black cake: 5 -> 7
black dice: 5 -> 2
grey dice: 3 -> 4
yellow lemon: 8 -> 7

==

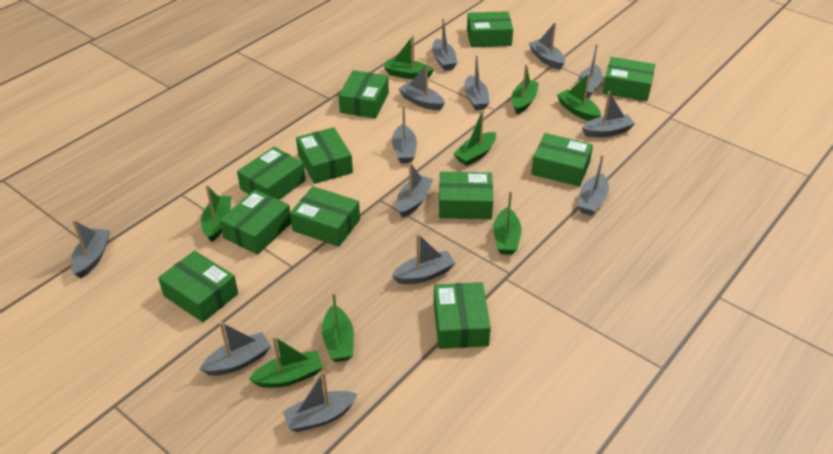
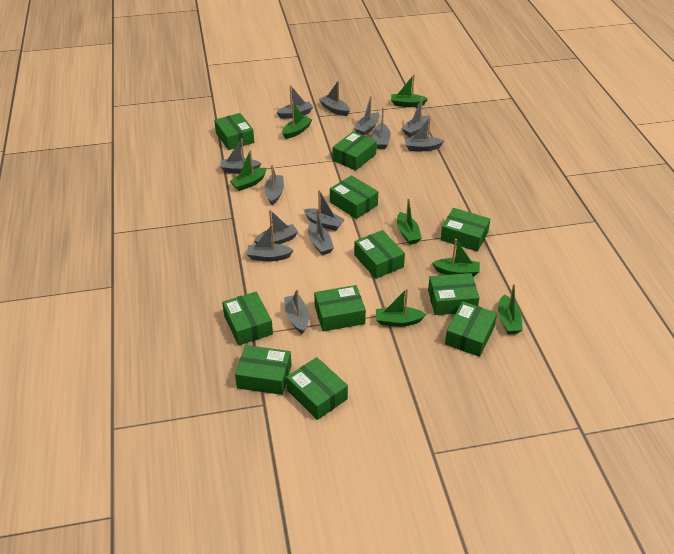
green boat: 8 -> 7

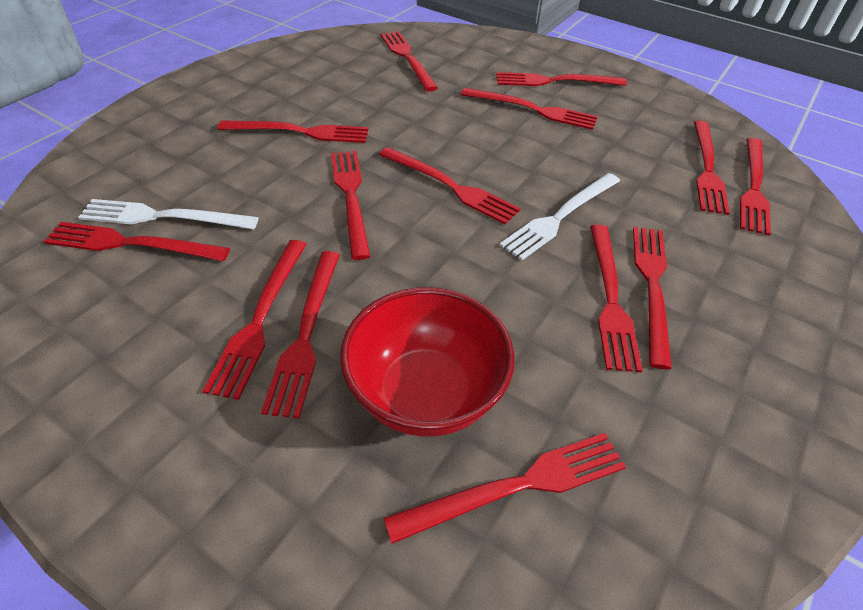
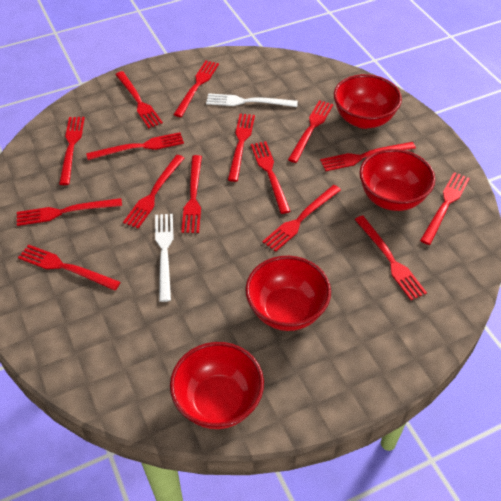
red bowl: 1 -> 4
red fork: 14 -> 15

--

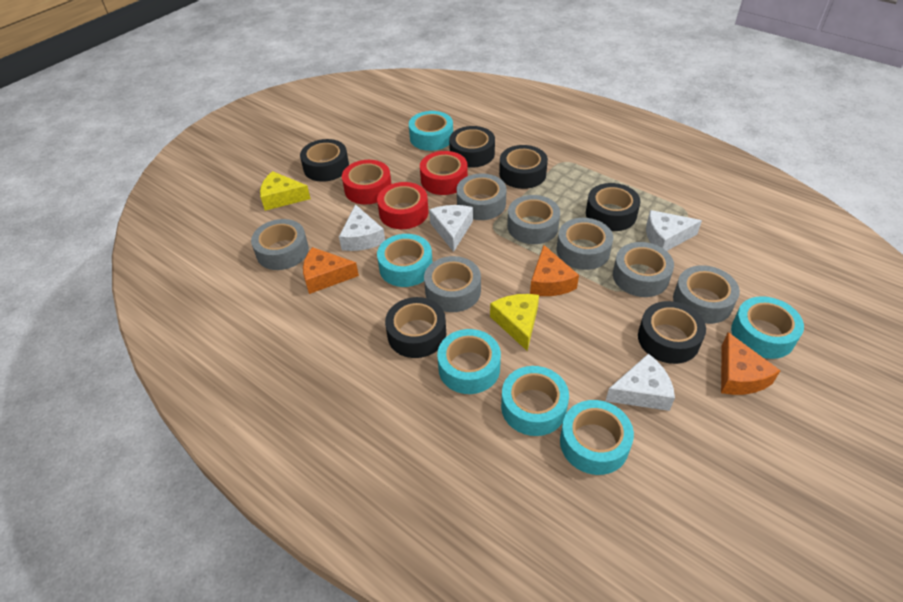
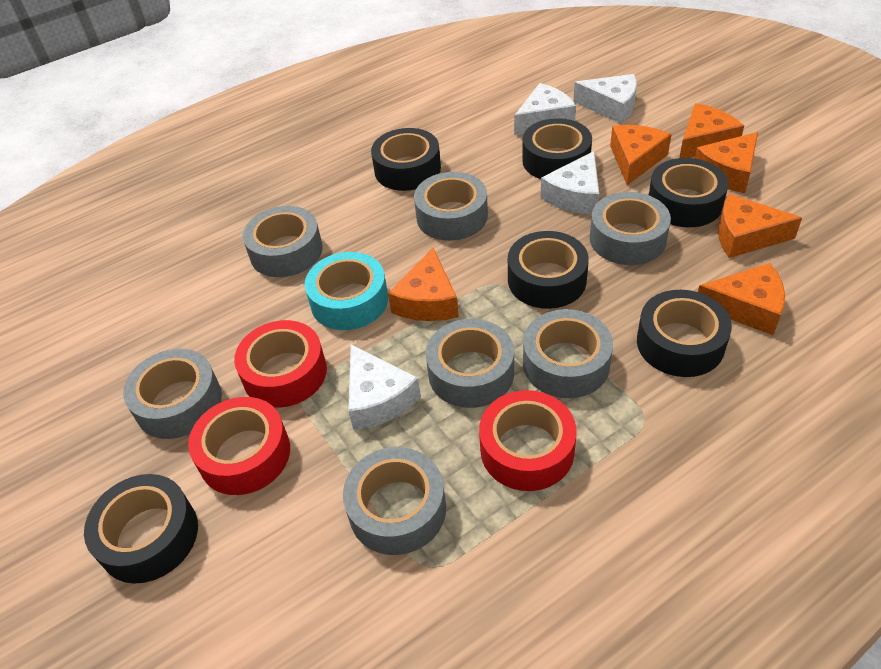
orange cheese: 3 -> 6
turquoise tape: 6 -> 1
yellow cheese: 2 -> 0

What to produce: Using the entries above, return exactly the lines from the line with "black cake: 5 -> 7" to the line with "yellow lemon: 8 -> 7", counting both of those lines.

Solution below:
black cake: 5 -> 7
black dice: 5 -> 2
grey dice: 3 -> 4
yellow lemon: 8 -> 7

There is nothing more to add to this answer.